All lines in the records below with the word "camera" must be returned.

*** Opening Supplied data ***

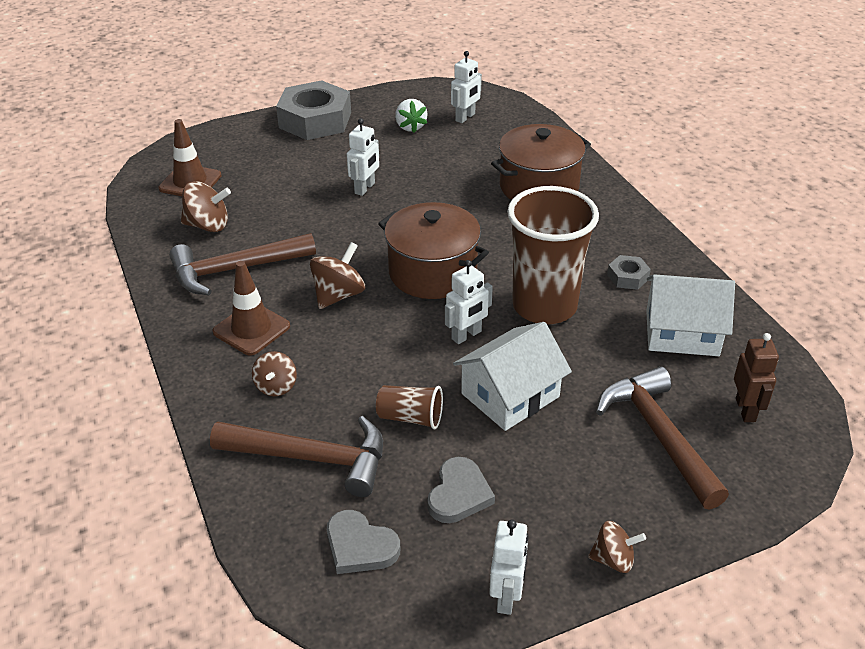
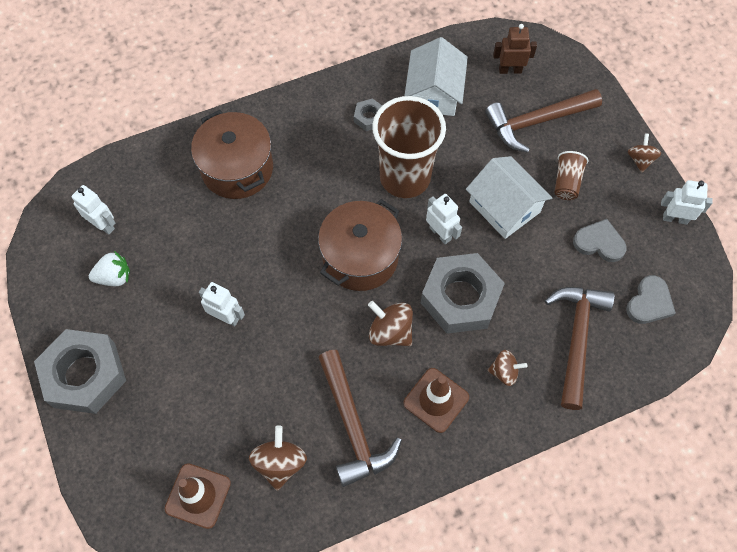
camera: 90 degrees left, 25 degrees up
(377, 351) = (460, 298): none -> grey nut
(410, 417) = (531, 273): brown cup -> brown cup (566, 182)

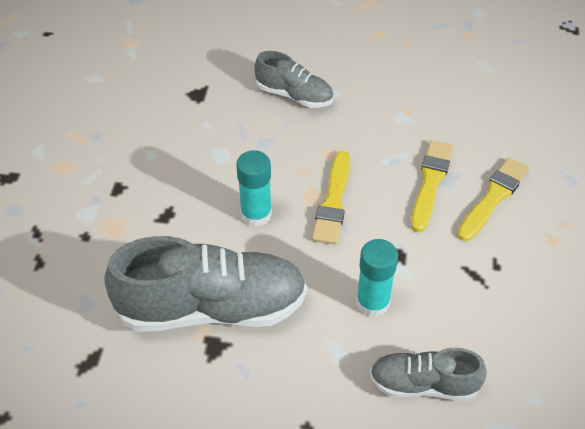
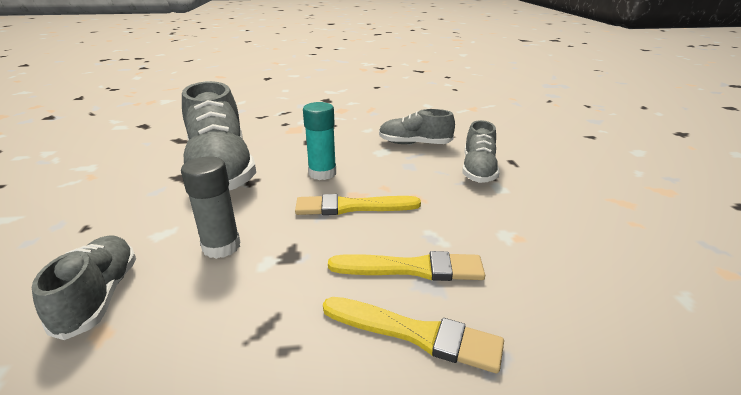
camera: 75 degrees right, 20 degrees down
(213, 123) = (414, 144): none -> grey shoe
(372, 302) = (221, 246): turquoise glue stick -> grey glue stick

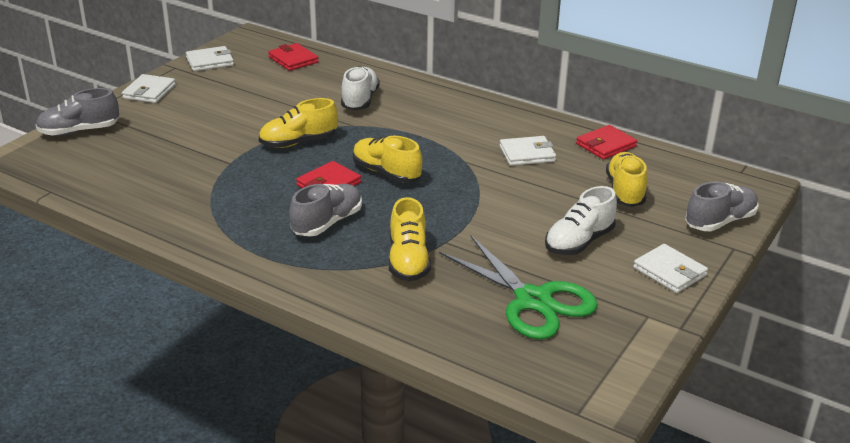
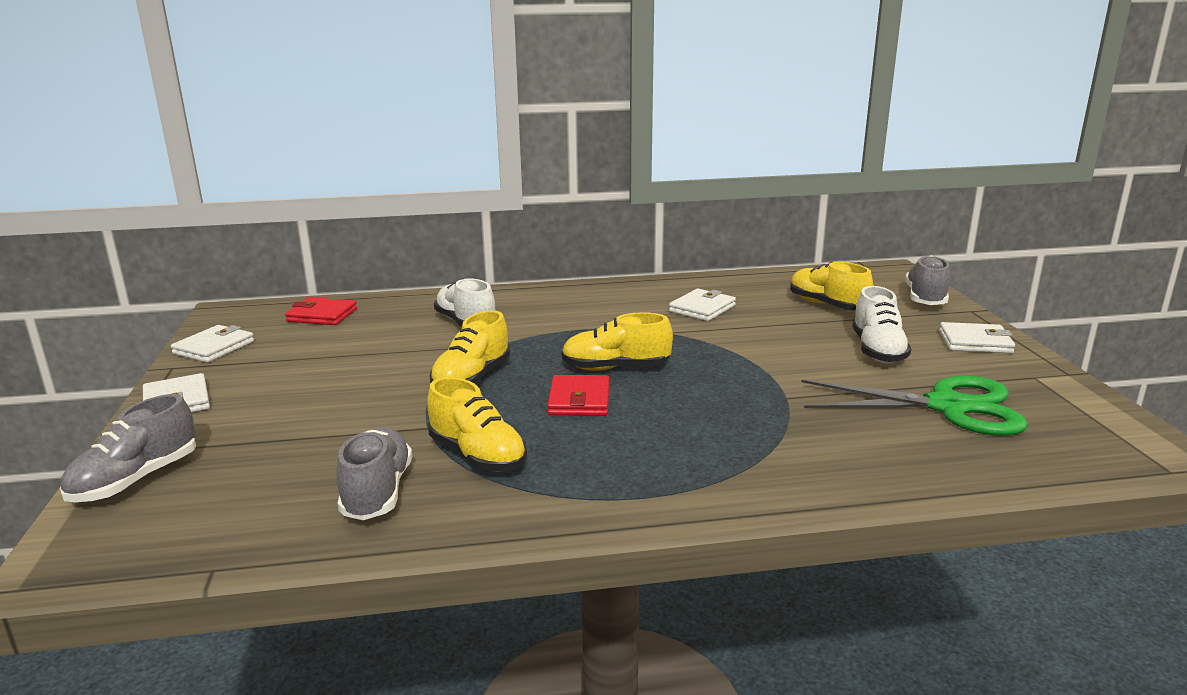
camera: 40 degrees left, 10 degrees down
(327, 223) = (649, 433): grey shoe -> grey shoe (377, 492)
(408, 261) = (791, 427): yellow shoe -> yellow shoe (477, 456)
(606, 145) = (745, 282): red wallet -> none

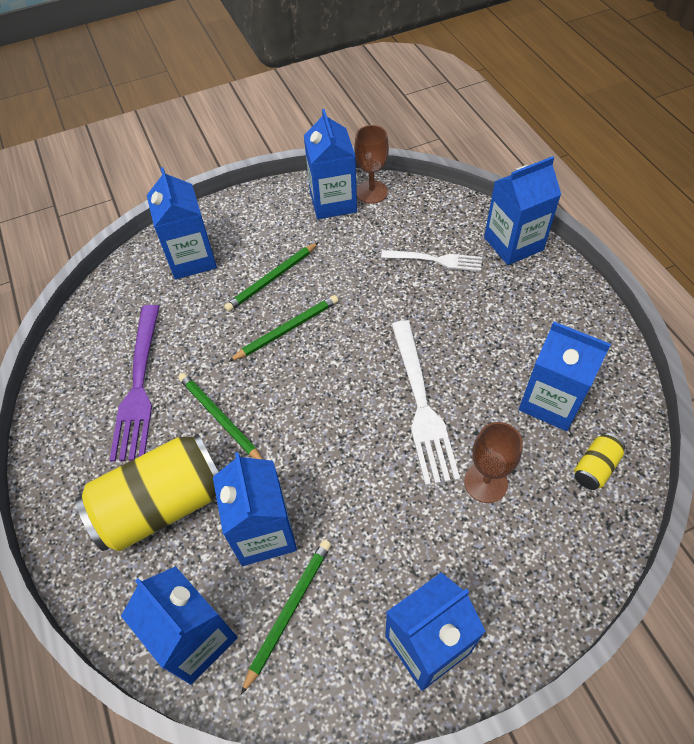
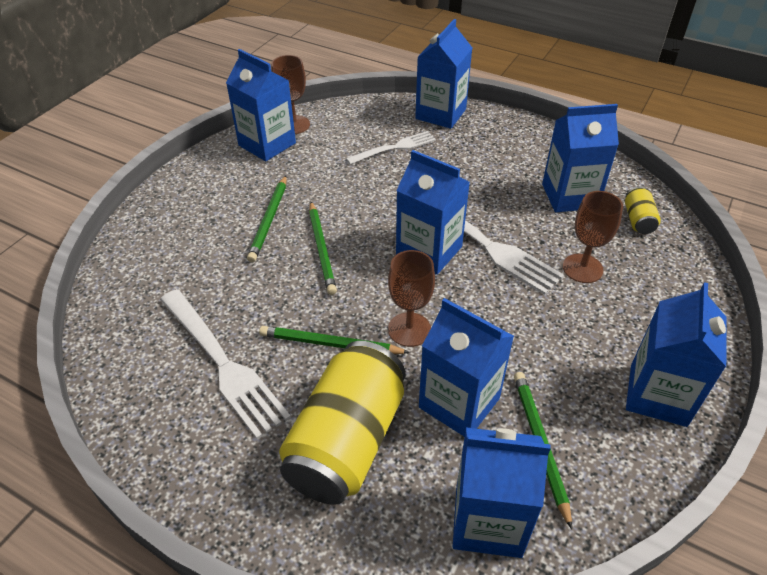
camera: 40 degrees left, 10 degrees down
(139, 386) = (222, 363): purple fork -> white fork
(191, 259) = (173, 240): blue carton -> blue carton (429, 251)
(286, 444) = (409, 329): none -> brown goblet
(287, 329) = (322, 249): green pencil -> green pencil turned 150 degrees clockwise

*** Closing Supplied data ***

# Answer to this exercise:
camera: 90 degrees left, 25 degrees up
camera: 75 degrees right, 20 degrees down
camera: 40 degrees left, 10 degrees down
camera: 40 degrees left, 10 degrees down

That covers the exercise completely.